Try it:
Nothing after the line containing "(335, 310) = (324, 415): purple" belongs in the answer; write out exactly every line from the start of the material up to it, including it.

^^^^^^^^

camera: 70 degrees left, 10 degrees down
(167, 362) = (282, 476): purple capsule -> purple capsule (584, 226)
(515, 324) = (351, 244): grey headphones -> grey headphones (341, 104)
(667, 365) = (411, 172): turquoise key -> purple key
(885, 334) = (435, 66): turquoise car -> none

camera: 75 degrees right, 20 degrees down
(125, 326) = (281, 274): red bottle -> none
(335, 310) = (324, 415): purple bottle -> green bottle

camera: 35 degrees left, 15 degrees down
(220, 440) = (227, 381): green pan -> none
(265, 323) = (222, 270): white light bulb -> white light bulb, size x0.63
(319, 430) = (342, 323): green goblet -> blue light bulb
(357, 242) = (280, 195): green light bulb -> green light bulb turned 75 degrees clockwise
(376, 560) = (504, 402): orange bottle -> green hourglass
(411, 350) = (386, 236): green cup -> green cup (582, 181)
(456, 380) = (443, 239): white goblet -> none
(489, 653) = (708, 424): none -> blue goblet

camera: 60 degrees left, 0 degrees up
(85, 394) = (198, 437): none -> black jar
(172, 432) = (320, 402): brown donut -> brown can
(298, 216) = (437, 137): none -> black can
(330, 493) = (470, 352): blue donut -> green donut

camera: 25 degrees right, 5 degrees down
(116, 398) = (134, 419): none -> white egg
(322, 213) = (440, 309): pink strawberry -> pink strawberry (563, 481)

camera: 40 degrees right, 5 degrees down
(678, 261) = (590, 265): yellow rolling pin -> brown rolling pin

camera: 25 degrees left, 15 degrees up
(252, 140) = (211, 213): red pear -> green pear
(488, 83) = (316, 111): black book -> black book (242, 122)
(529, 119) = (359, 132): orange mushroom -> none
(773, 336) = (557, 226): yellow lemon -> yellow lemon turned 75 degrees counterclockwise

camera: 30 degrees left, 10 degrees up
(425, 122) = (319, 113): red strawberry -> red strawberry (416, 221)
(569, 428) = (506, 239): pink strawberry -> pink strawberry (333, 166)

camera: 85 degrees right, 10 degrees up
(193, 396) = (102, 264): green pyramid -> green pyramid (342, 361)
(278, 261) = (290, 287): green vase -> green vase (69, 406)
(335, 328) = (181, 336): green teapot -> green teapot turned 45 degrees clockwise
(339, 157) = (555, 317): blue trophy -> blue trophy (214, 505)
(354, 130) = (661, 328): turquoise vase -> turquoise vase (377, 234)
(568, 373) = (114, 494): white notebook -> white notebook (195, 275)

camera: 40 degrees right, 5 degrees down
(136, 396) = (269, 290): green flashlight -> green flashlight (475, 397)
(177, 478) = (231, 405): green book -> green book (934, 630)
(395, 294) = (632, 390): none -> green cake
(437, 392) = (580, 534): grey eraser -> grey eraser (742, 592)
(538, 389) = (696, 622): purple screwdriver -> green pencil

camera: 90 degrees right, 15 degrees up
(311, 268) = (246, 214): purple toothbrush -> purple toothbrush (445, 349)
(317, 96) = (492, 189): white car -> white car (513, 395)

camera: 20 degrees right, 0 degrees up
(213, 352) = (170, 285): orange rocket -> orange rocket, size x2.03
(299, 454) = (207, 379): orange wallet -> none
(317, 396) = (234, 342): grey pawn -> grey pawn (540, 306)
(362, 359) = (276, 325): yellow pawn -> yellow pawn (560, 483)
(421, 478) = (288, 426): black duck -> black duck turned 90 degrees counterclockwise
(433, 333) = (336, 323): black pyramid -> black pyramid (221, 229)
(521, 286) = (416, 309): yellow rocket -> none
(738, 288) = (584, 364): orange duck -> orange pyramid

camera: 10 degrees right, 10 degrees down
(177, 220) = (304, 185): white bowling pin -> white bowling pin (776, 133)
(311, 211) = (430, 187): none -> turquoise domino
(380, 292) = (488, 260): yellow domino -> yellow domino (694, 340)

^^^^^^^^

Answer to the exercise:
camera: 70 degrees left, 10 degrees down
(167, 362) = (282, 476): purple capsule -> purple capsule (584, 226)
(515, 324) = (351, 244): grey headphones -> grey headphones (341, 104)
(667, 365) = (411, 172): turquoise key -> purple key
(885, 334) = (435, 66): turquoise car -> none

camera: 75 degrees right, 20 degrees down
(125, 326) = (281, 274): red bottle -> none
(335, 310) = (324, 415): purple bottle -> green bottle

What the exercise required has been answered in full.